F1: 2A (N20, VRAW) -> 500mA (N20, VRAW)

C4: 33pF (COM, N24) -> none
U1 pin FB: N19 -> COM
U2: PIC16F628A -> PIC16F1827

______________________________

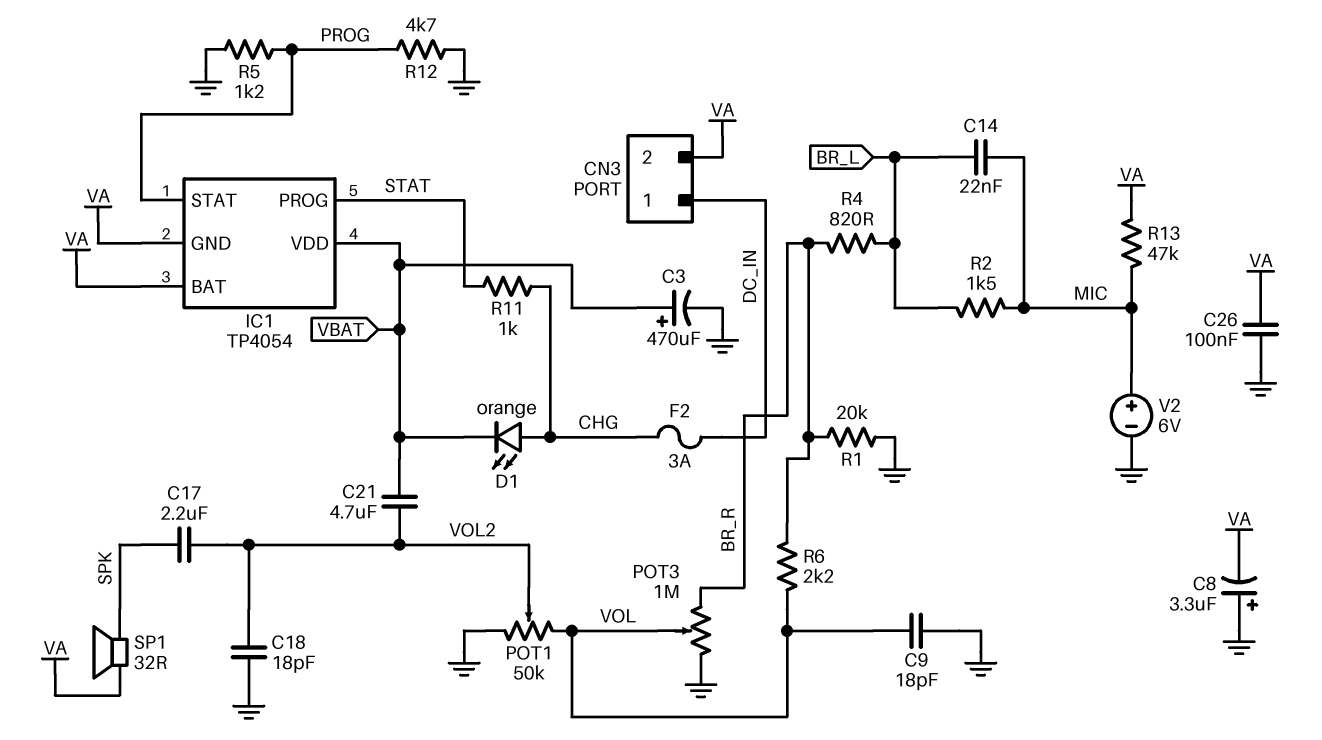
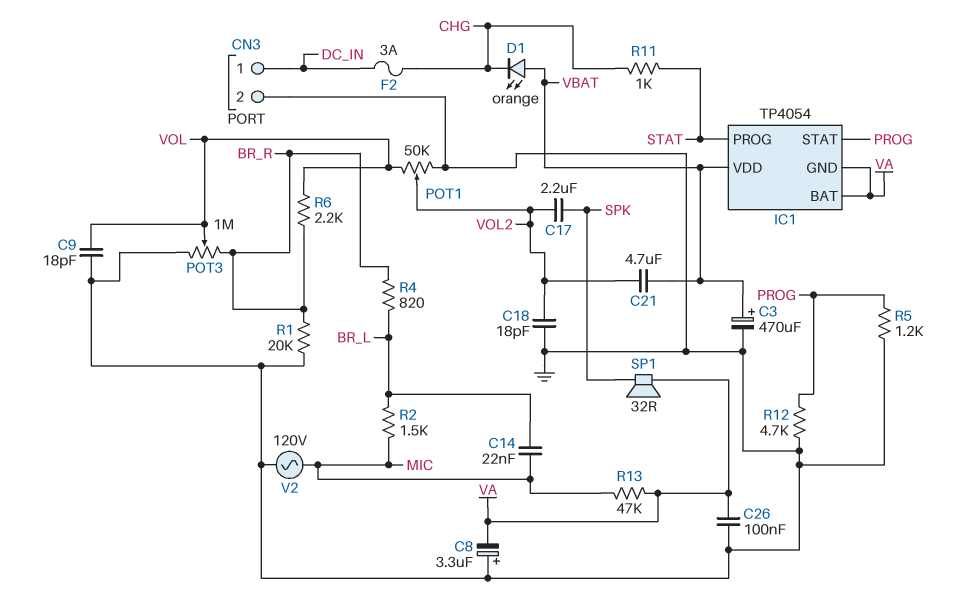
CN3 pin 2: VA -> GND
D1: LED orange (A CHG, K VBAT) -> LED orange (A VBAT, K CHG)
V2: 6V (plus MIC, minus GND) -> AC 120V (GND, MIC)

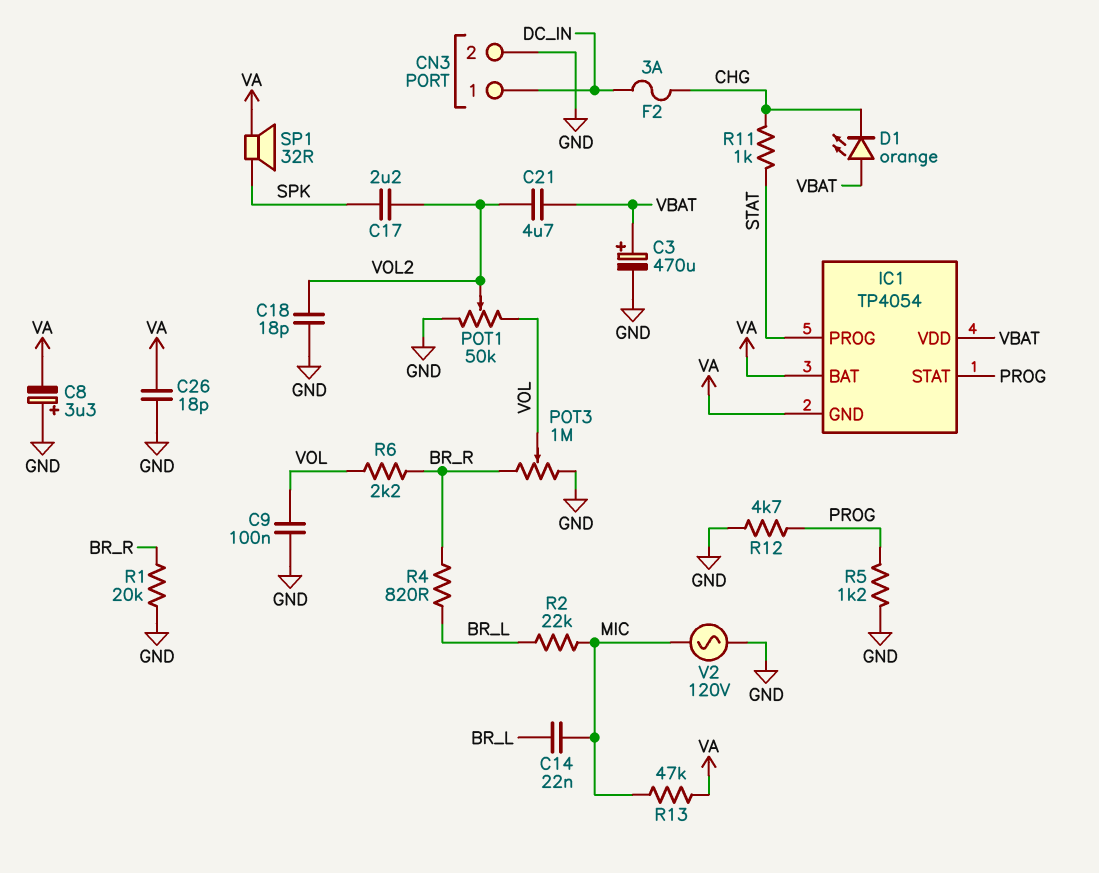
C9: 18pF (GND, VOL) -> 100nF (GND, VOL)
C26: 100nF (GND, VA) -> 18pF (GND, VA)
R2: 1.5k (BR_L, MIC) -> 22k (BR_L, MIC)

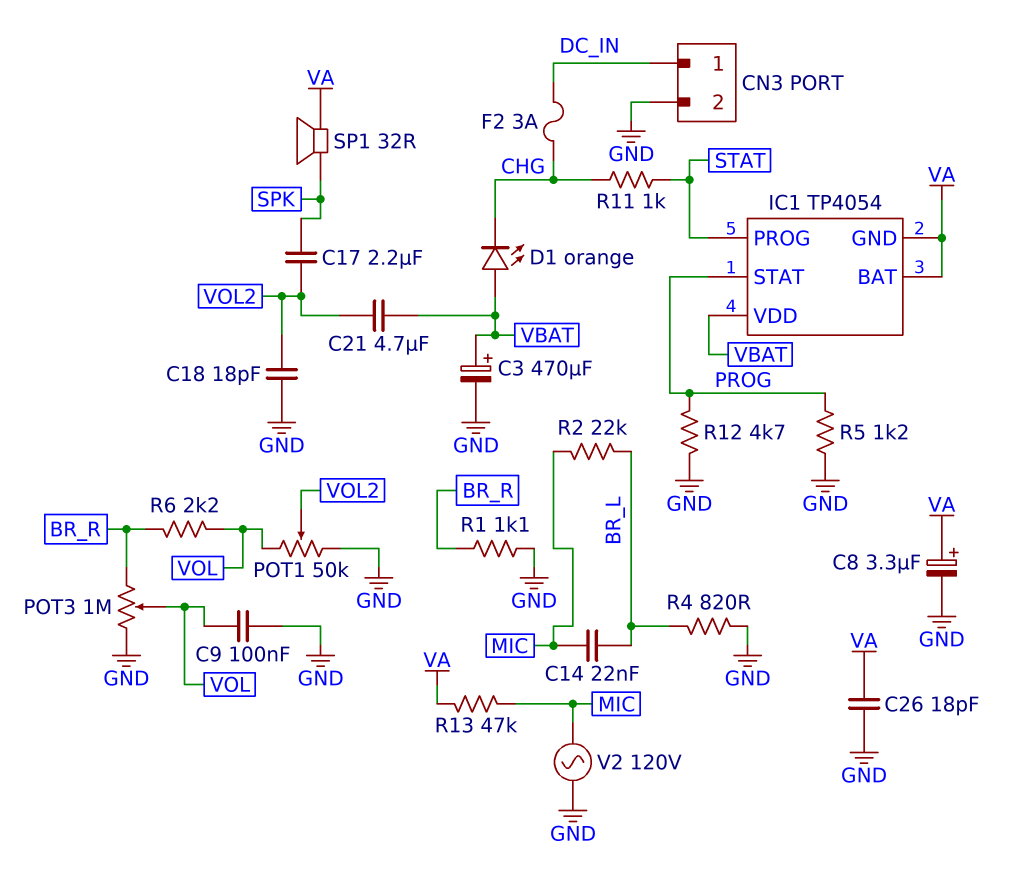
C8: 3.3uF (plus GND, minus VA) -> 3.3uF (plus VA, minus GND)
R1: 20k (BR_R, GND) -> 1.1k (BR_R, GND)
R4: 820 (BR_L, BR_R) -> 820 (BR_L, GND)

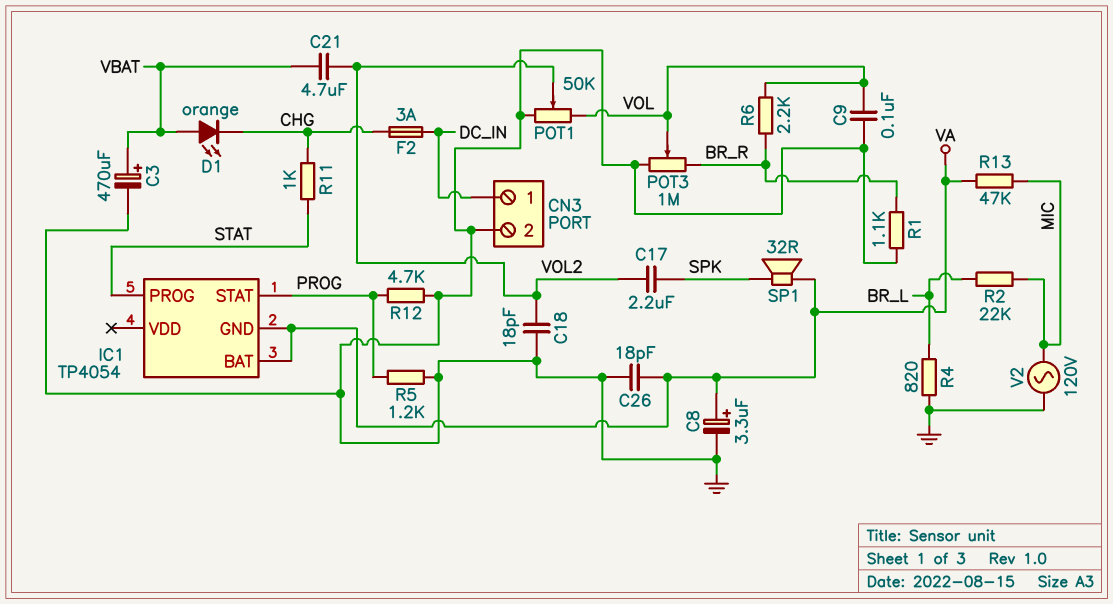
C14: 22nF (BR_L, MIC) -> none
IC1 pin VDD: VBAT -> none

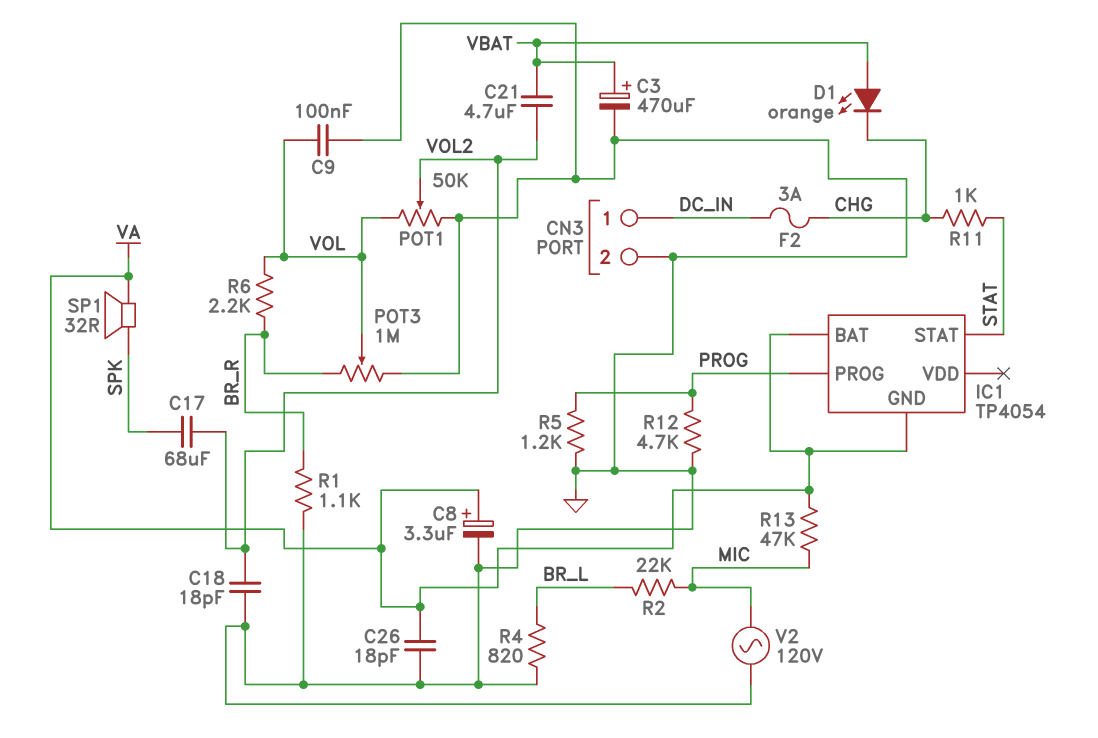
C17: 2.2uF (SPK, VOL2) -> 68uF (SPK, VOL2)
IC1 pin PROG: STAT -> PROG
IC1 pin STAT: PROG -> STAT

______________________________

TASK
Restate word for word every line from the one with "C14: 22nF (BR_L, MIC) -> none" up to and including the one with "IC1 pin STAT: PROG -> STAT" in the records above, minus the pictures.

TASK SOLUTION
C14: 22nF (BR_L, MIC) -> none
IC1 pin VDD: VBAT -> none

C17: 2.2uF (SPK, VOL2) -> 68uF (SPK, VOL2)
IC1 pin PROG: STAT -> PROG
IC1 pin STAT: PROG -> STAT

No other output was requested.